Write the listing out again word for word, excluding any pictures.

#####

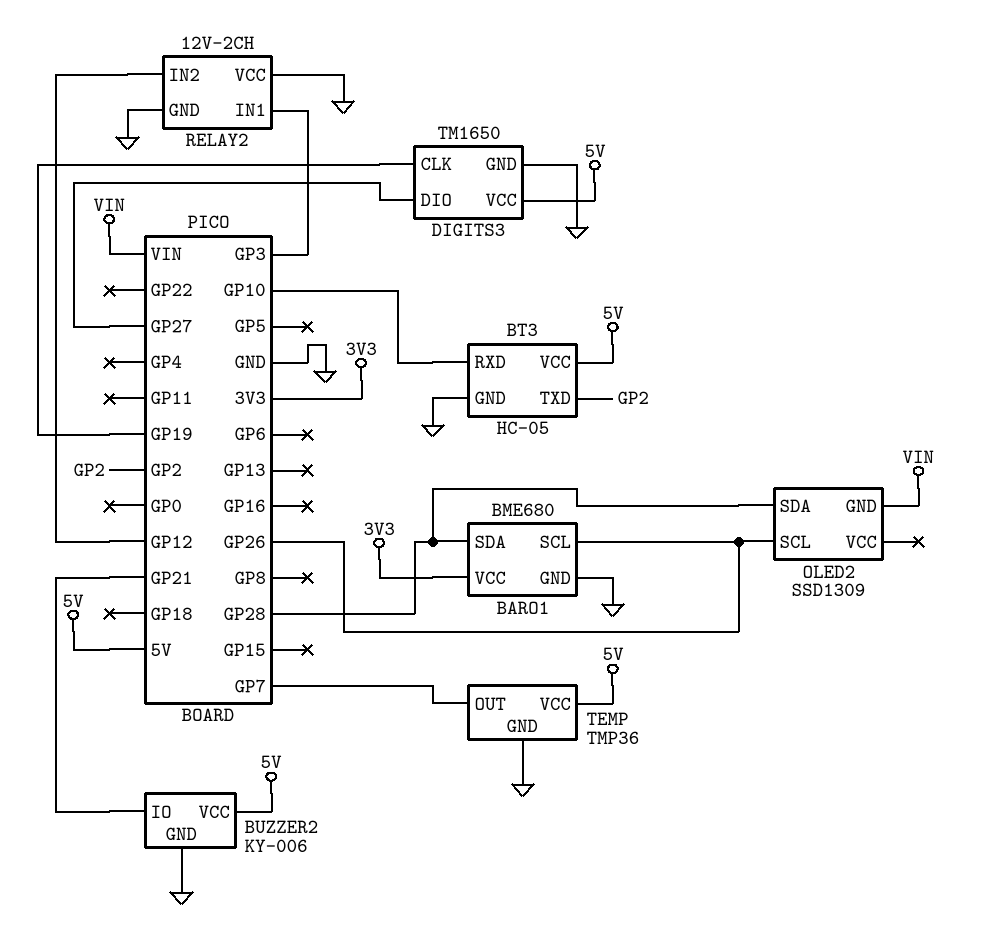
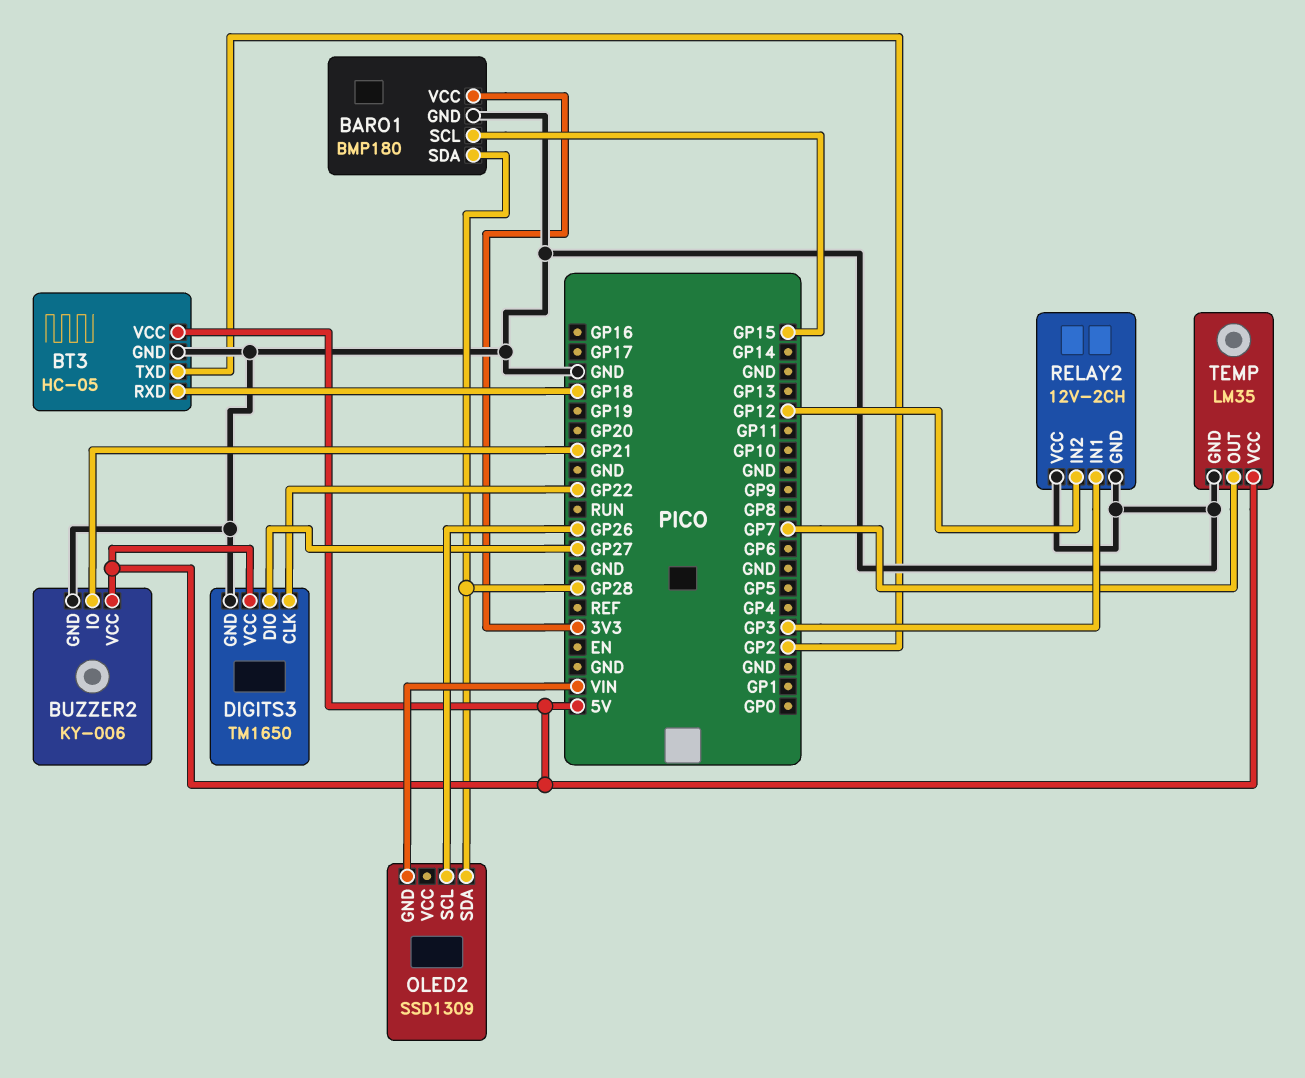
BARO1: BME680 -> BMP180
BARO1 pin SCL: GP26 -> GP15
BT3 pin RXD: GP10 -> GP18
DIGITS3 pin CLK: GP19 -> GP22
TEMP: TMP36 -> LM35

#####

Expected output:
BARO1: BME680 -> BMP180
BARO1 pin SCL: GP26 -> GP15
BT3 pin RXD: GP10 -> GP18
DIGITS3 pin CLK: GP19 -> GP22
TEMP: TMP36 -> LM35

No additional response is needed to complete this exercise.